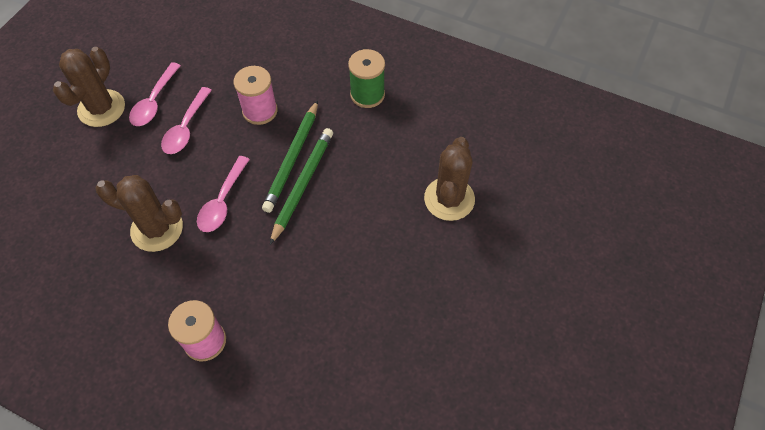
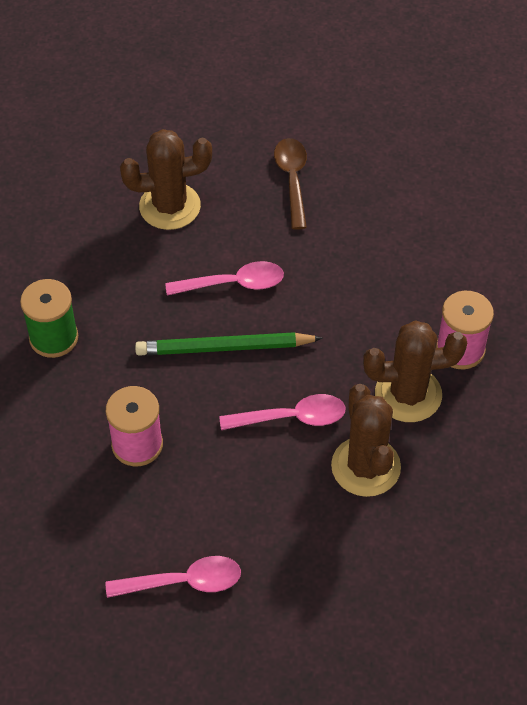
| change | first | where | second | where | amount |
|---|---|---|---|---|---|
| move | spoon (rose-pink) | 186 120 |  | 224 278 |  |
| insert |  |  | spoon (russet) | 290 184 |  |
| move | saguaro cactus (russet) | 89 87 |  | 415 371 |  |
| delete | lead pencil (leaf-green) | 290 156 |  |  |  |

* * *

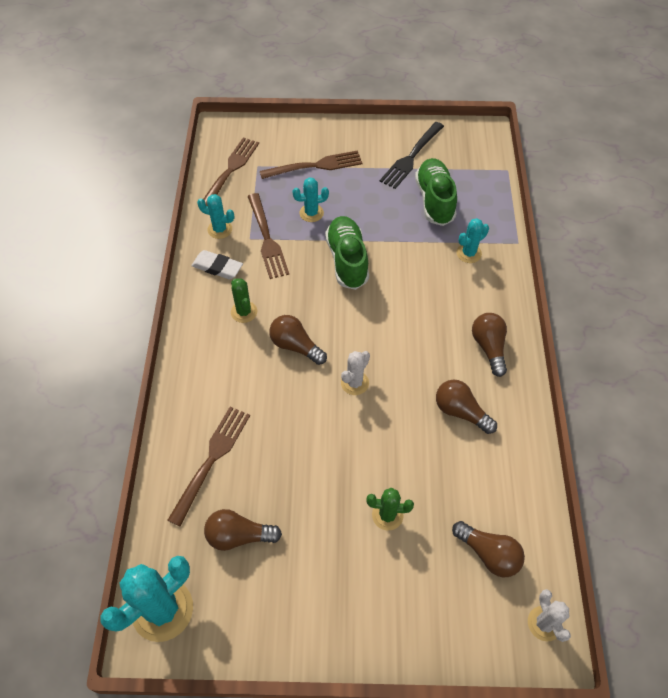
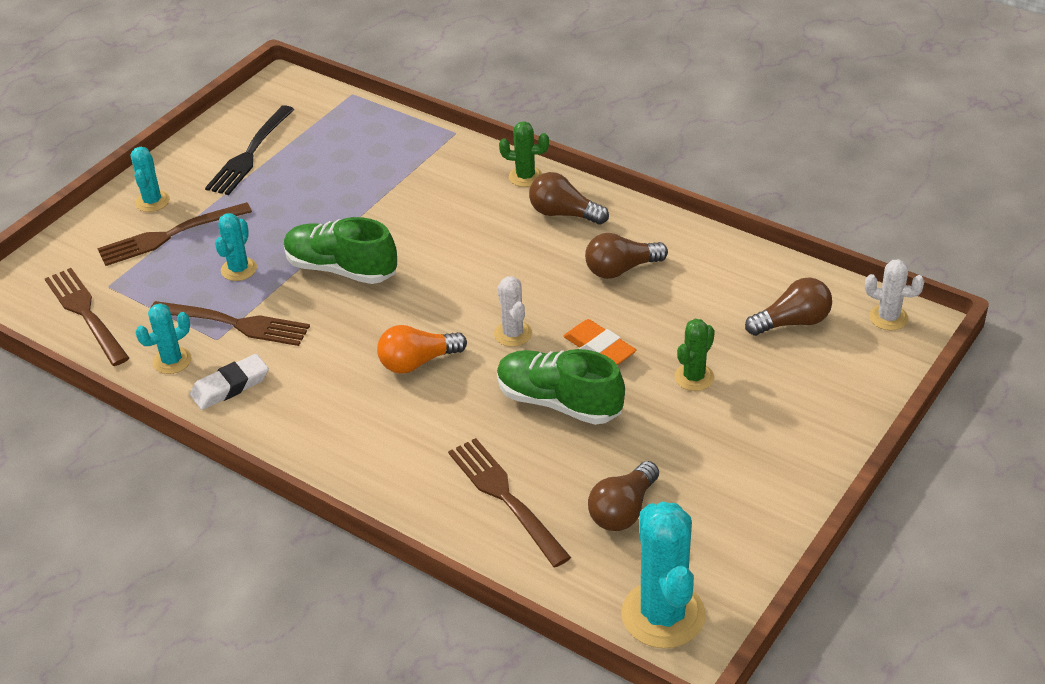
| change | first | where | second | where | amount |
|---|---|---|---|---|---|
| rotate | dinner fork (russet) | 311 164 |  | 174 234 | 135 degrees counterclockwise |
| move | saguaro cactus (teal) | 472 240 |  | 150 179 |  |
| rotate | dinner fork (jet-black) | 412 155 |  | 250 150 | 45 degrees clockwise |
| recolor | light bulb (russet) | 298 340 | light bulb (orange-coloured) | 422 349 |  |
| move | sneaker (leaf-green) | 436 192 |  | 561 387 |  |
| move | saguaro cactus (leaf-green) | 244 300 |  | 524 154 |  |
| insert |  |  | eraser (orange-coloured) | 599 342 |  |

WORK ORDER: As listed above, the lines from the line with "saguaro cactus (russet)" to the line with "delete | lead" are to be echoed exactly, with both ends included and nothing added.

TASK OUTPUT:
| move | saguaro cactus (russet) | 89 87 |  | 415 371 |  |
| delete | lead pencil (leaf-green) | 290 156 |  |  |  |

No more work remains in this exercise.